### PROBLEM DESCRIPTION
The records below need to be repeated exactly, with every picture left out.

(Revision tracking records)

----

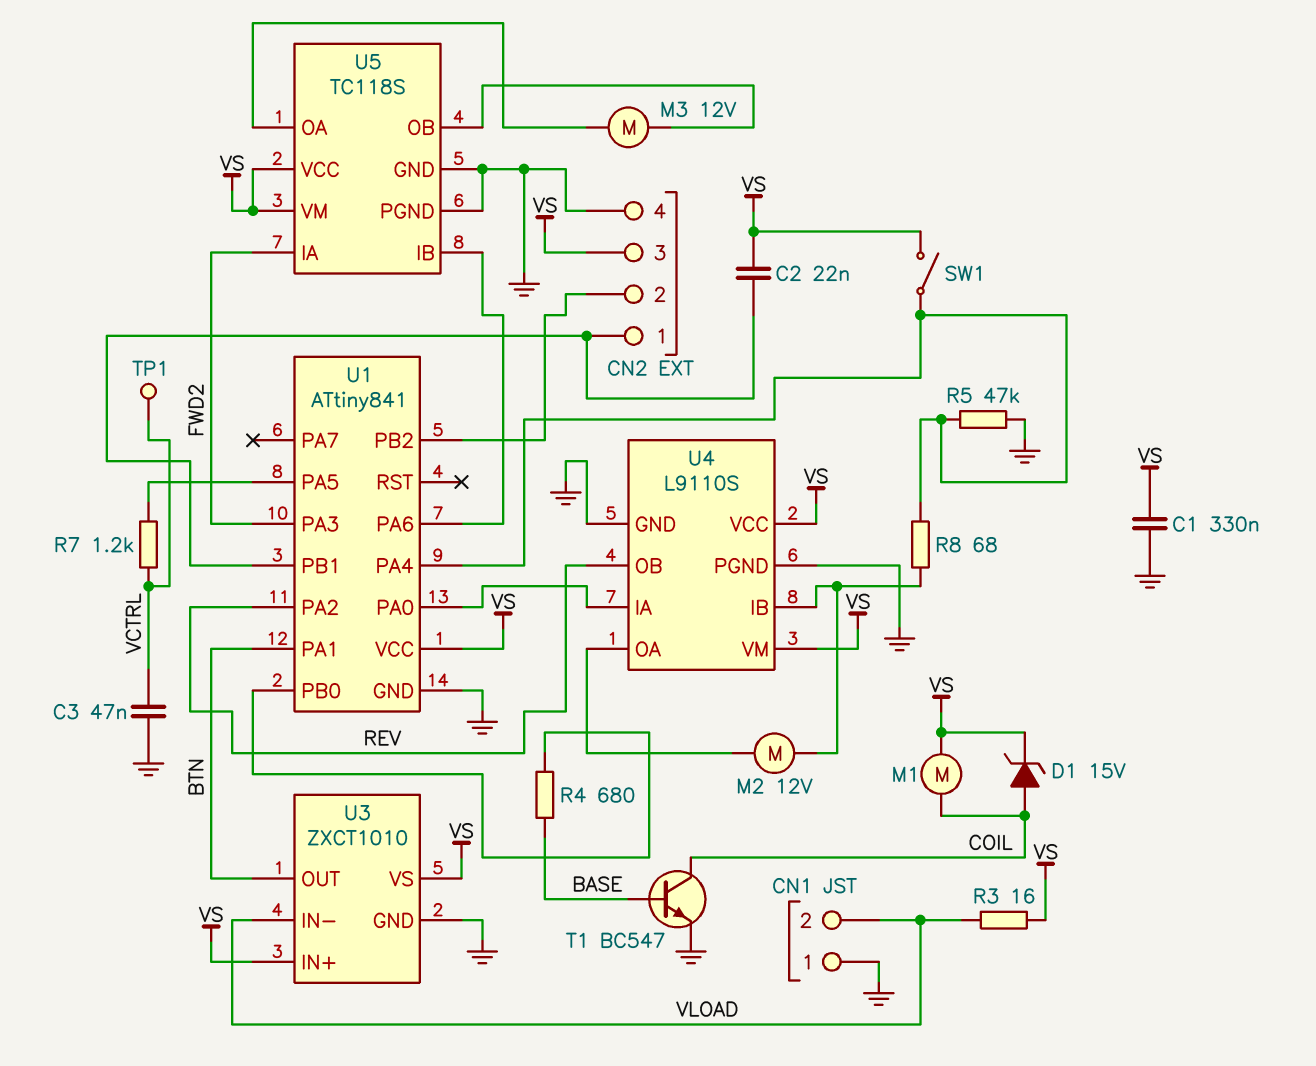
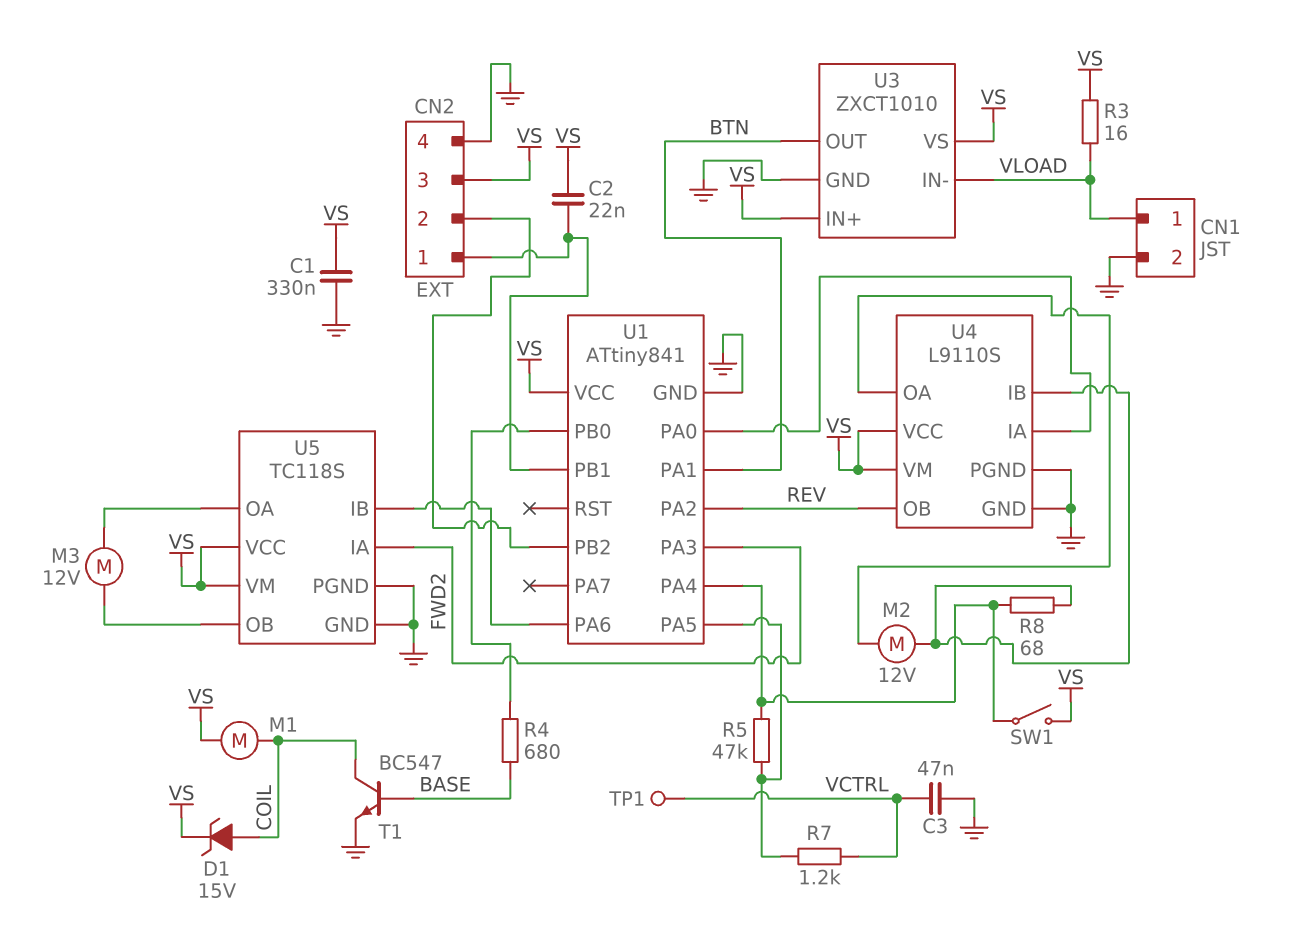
CN1 pin 1: GND -> VLOAD
CN1 pin 2: VLOAD -> GND
R5: 47k (GND, U1/PA4) -> 47k (U1/PA4, U1/PA5)

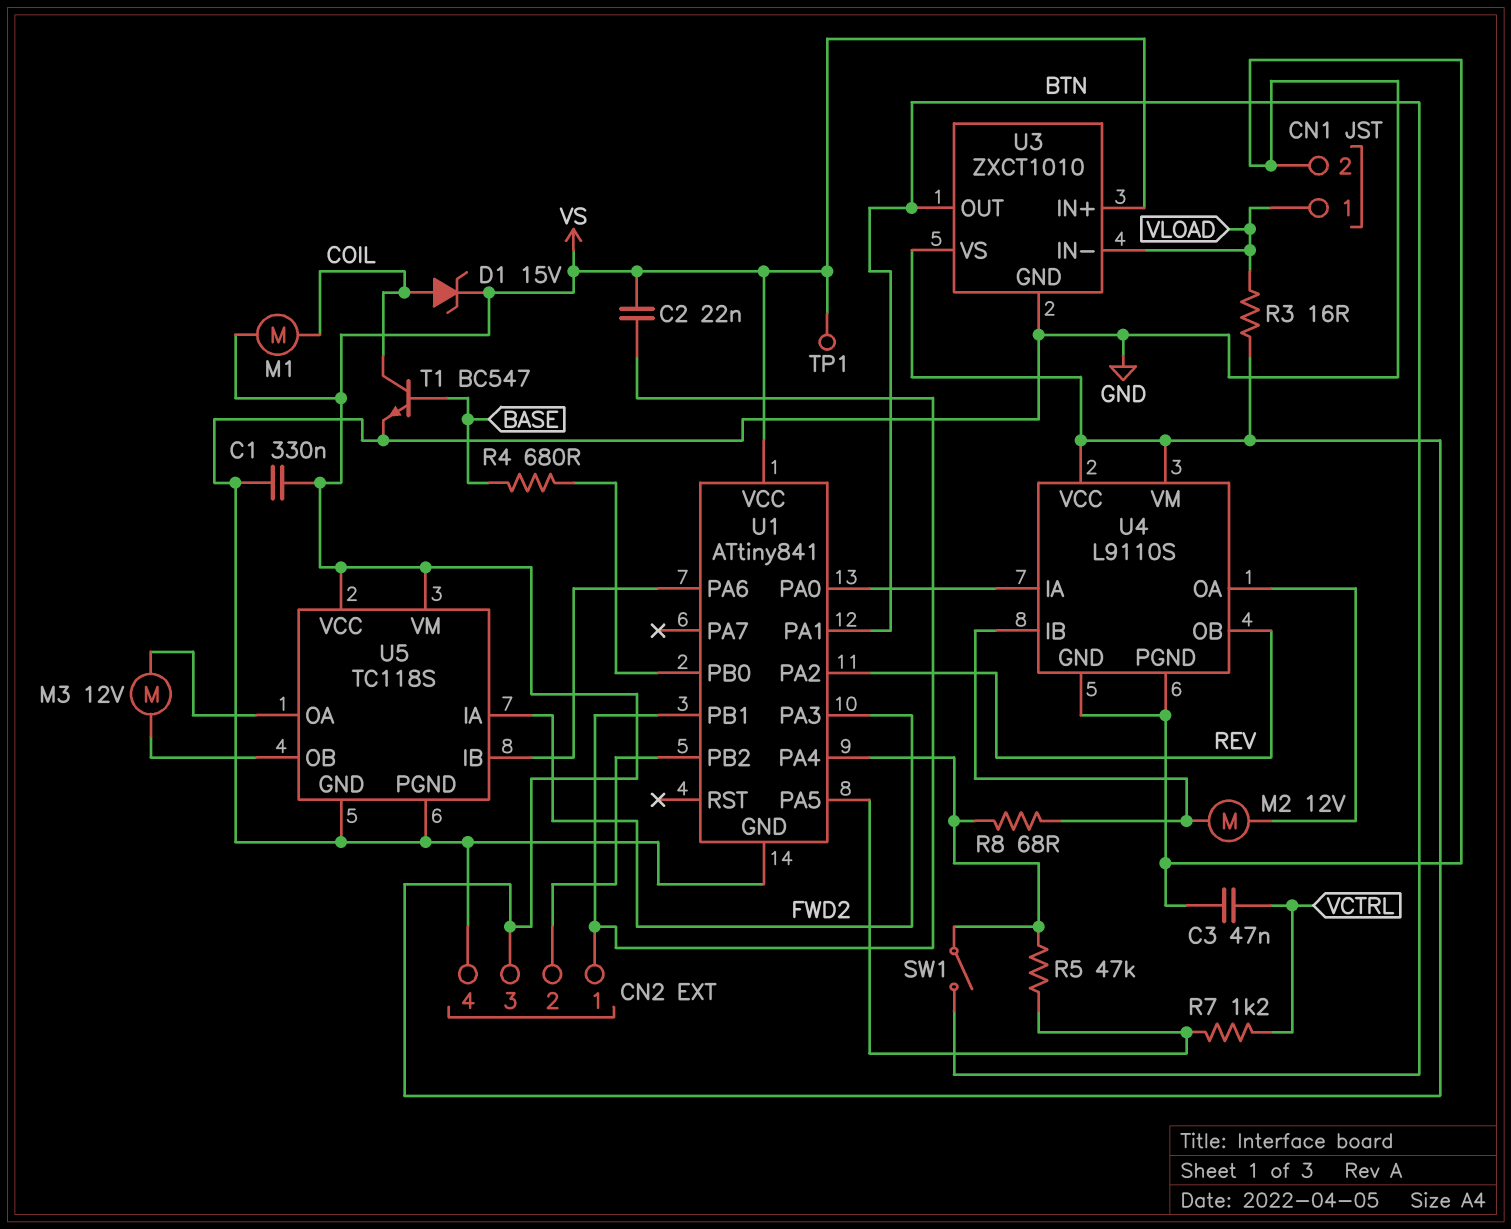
SW1: switch (U1/PA4, VS) -> switch (BTN, U1/PA4)
TP1: test point (VCTRL) -> test point (VS)

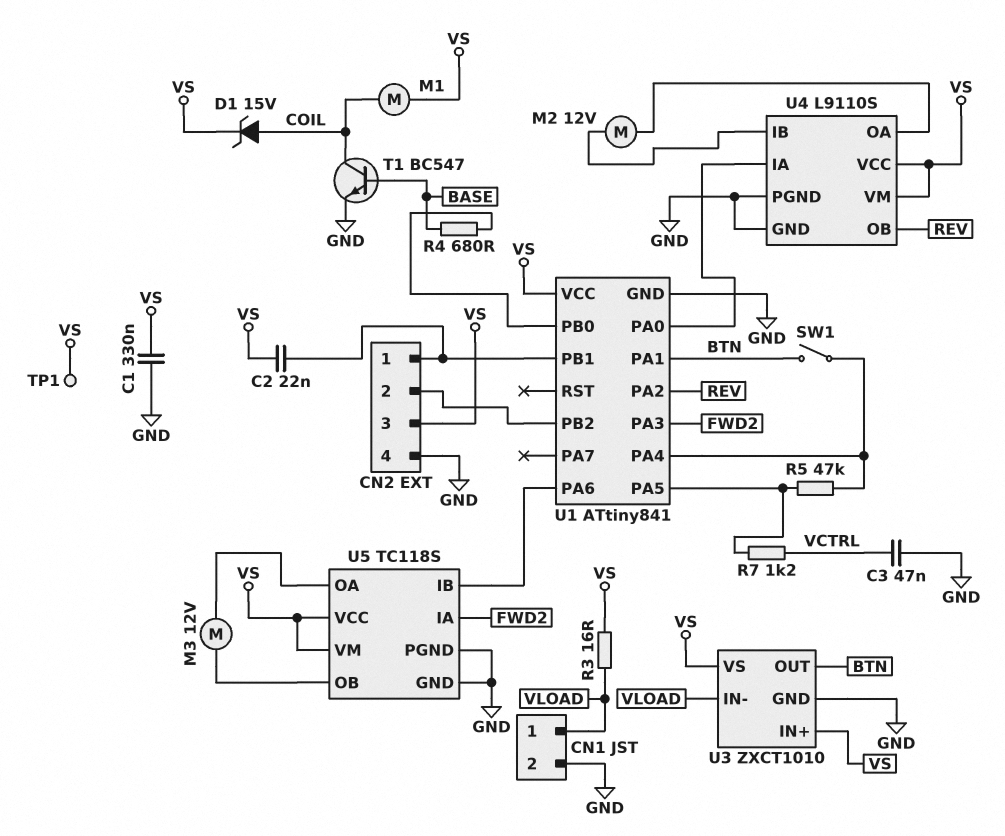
R8: 68 (U1/PA4, U4/IB) -> none

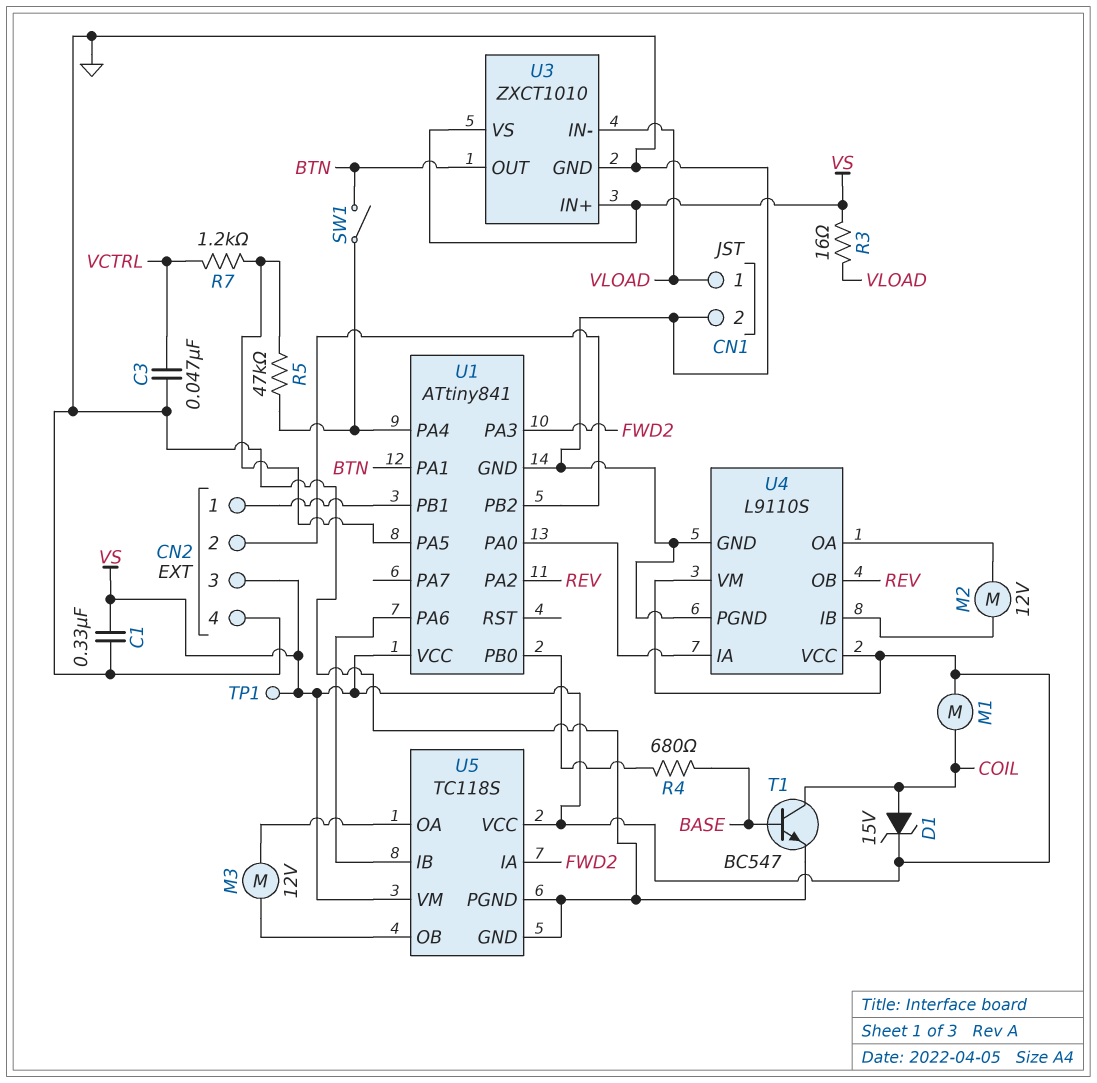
C2: 22nF (CN2/1, VS) -> none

----

### OUTPUT FOR THIS EXERCISE
CN1 pin 1: GND -> VLOAD
CN1 pin 2: VLOAD -> GND
R5: 47k (GND, U1/PA4) -> 47k (U1/PA4, U1/PA5)

SW1: switch (U1/PA4, VS) -> switch (BTN, U1/PA4)
TP1: test point (VCTRL) -> test point (VS)

R8: 68 (U1/PA4, U4/IB) -> none

C2: 22nF (CN2/1, VS) -> none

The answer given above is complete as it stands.